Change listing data
........

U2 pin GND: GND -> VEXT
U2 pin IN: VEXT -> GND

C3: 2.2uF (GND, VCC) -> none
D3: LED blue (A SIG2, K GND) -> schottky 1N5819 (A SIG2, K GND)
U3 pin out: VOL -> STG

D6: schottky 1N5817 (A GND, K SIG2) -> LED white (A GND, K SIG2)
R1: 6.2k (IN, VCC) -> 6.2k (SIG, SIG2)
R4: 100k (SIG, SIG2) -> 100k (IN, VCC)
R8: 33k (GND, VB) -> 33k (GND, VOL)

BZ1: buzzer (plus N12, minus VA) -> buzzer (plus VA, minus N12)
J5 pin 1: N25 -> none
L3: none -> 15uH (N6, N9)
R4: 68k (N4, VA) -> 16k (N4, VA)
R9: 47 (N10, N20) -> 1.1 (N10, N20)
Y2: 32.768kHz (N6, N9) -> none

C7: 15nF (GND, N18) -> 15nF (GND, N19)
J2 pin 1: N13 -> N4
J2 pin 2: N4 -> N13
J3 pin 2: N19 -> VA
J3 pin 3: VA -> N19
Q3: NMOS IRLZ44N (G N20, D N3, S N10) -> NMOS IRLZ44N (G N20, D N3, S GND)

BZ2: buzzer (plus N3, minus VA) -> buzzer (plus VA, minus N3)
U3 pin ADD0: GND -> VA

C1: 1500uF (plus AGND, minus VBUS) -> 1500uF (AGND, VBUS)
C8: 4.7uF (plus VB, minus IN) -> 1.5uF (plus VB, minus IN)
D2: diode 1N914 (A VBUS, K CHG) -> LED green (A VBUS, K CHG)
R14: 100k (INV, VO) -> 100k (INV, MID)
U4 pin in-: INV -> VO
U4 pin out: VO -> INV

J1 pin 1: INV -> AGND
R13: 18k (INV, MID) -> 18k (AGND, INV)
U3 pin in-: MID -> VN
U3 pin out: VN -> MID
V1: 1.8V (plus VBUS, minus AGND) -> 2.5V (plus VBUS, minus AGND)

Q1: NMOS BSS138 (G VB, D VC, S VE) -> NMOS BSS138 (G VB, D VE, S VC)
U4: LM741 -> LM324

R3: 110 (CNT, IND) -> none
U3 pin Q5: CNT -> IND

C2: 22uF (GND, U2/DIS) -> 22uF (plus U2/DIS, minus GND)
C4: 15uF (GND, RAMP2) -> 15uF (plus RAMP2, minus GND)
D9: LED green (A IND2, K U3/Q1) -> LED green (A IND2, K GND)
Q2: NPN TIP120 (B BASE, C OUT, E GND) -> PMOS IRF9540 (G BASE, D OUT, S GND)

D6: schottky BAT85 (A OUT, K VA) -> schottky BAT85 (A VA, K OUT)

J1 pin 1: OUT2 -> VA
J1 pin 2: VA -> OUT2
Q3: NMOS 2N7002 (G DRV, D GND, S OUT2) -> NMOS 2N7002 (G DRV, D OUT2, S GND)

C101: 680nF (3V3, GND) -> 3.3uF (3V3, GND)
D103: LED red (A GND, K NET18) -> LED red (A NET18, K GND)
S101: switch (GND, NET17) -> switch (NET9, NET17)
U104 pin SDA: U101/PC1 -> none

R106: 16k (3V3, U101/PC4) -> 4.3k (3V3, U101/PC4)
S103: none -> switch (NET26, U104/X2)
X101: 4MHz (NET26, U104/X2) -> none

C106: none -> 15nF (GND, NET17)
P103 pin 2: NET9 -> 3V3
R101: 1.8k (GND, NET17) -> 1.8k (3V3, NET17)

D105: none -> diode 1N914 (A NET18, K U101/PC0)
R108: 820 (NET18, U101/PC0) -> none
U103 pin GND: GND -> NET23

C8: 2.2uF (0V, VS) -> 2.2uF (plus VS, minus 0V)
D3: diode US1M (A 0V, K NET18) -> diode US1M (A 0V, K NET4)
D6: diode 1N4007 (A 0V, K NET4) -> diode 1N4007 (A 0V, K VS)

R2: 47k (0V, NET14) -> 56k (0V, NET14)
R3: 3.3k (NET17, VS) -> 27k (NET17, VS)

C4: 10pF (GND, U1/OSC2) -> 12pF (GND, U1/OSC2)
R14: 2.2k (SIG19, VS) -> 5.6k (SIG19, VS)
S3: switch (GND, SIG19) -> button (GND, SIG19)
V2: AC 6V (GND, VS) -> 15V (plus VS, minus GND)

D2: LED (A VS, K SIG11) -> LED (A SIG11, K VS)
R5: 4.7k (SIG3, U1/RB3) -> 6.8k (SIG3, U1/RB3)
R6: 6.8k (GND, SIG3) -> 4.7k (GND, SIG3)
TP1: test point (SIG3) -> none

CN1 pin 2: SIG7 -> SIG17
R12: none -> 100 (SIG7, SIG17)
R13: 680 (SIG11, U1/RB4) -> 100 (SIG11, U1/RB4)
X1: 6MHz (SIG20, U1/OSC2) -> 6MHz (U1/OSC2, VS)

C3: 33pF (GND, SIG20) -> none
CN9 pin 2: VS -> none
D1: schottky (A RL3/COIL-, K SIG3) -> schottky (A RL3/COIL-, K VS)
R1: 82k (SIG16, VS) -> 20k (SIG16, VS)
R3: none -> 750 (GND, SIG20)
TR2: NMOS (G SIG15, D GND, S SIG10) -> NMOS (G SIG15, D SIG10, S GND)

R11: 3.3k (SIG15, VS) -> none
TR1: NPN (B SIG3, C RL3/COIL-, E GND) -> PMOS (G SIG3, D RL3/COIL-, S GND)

........

All that should be written out is the stretch of lines above between the one holding "C3: 2.2uF (GND, VCC) -> none" and the one holding "U4 pin out: VO -> INV", inclusive, exactly as given.

» YOUR SOLUTION
C3: 2.2uF (GND, VCC) -> none
D3: LED blue (A SIG2, K GND) -> schottky 1N5819 (A SIG2, K GND)
U3 pin out: VOL -> STG

D6: schottky 1N5817 (A GND, K SIG2) -> LED white (A GND, K SIG2)
R1: 6.2k (IN, VCC) -> 6.2k (SIG, SIG2)
R4: 100k (SIG, SIG2) -> 100k (IN, VCC)
R8: 33k (GND, VB) -> 33k (GND, VOL)

BZ1: buzzer (plus N12, minus VA) -> buzzer (plus VA, minus N12)
J5 pin 1: N25 -> none
L3: none -> 15uH (N6, N9)
R4: 68k (N4, VA) -> 16k (N4, VA)
R9: 47 (N10, N20) -> 1.1 (N10, N20)
Y2: 32.768kHz (N6, N9) -> none

C7: 15nF (GND, N18) -> 15nF (GND, N19)
J2 pin 1: N13 -> N4
J2 pin 2: N4 -> N13
J3 pin 2: N19 -> VA
J3 pin 3: VA -> N19
Q3: NMOS IRLZ44N (G N20, D N3, S N10) -> NMOS IRLZ44N (G N20, D N3, S GND)

BZ2: buzzer (plus N3, minus VA) -> buzzer (plus VA, minus N3)
U3 pin ADD0: GND -> VA

C1: 1500uF (plus AGND, minus VBUS) -> 1500uF (AGND, VBUS)
C8: 4.7uF (plus VB, minus IN) -> 1.5uF (plus VB, minus IN)
D2: diode 1N914 (A VBUS, K CHG) -> LED green (A VBUS, K CHG)
R14: 100k (INV, VO) -> 100k (INV, MID)
U4 pin in-: INV -> VO
U4 pin out: VO -> INV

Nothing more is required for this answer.